▸ **What needs to be done**
From the material beneath, pull every line with the word "pink".

▸ **Given records**
········
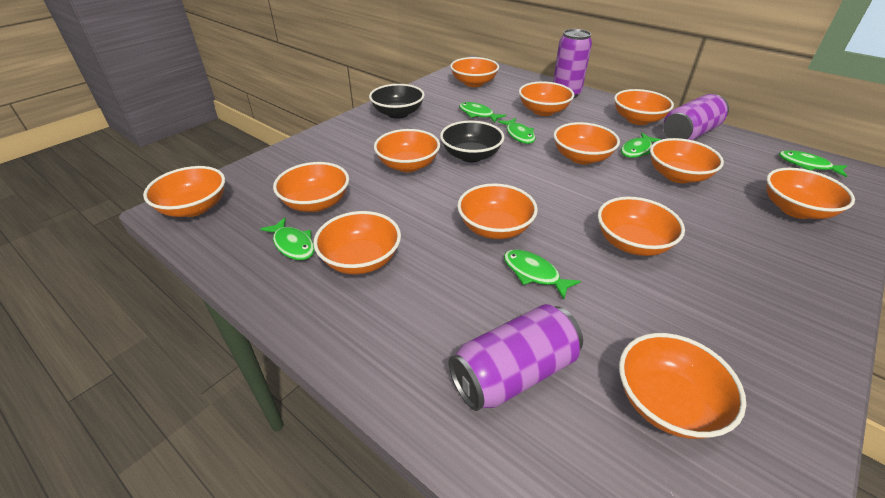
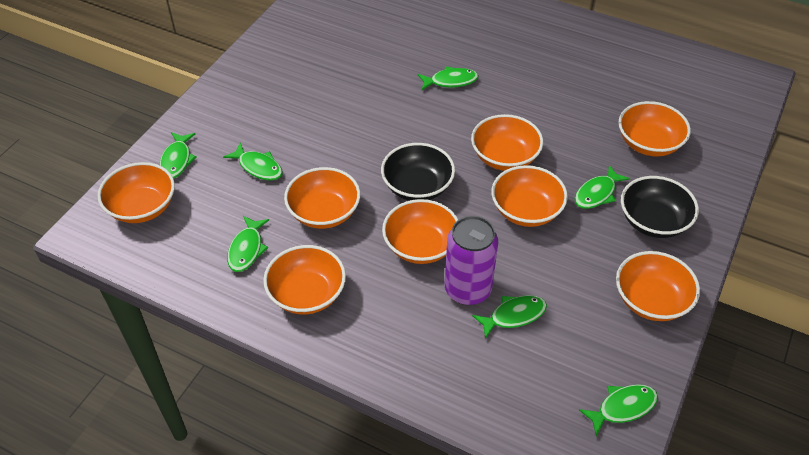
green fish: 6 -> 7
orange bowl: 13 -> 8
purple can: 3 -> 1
········
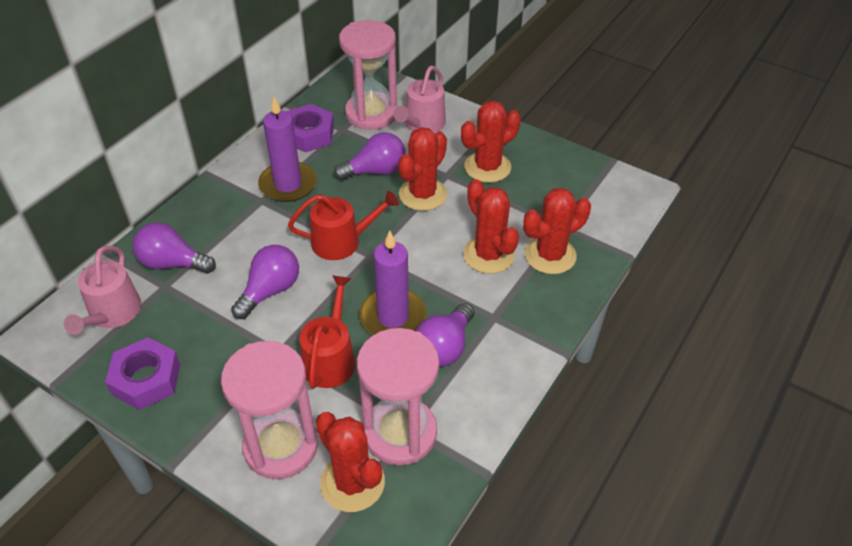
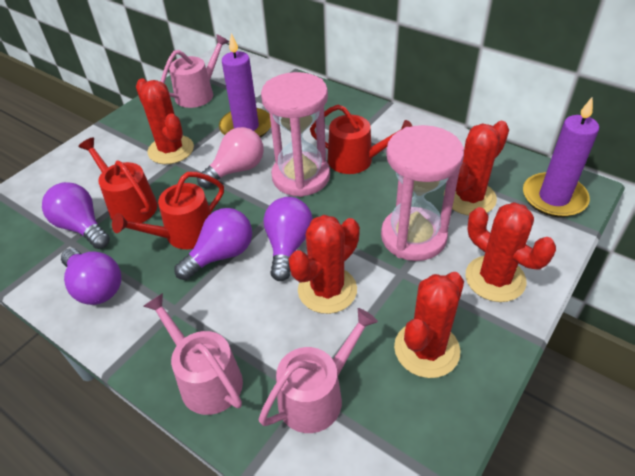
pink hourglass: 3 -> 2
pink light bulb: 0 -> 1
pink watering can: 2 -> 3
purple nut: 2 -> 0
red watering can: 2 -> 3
········
▸ **Finished task**
pink hourglass: 3 -> 2
pink light bulb: 0 -> 1
pink watering can: 2 -> 3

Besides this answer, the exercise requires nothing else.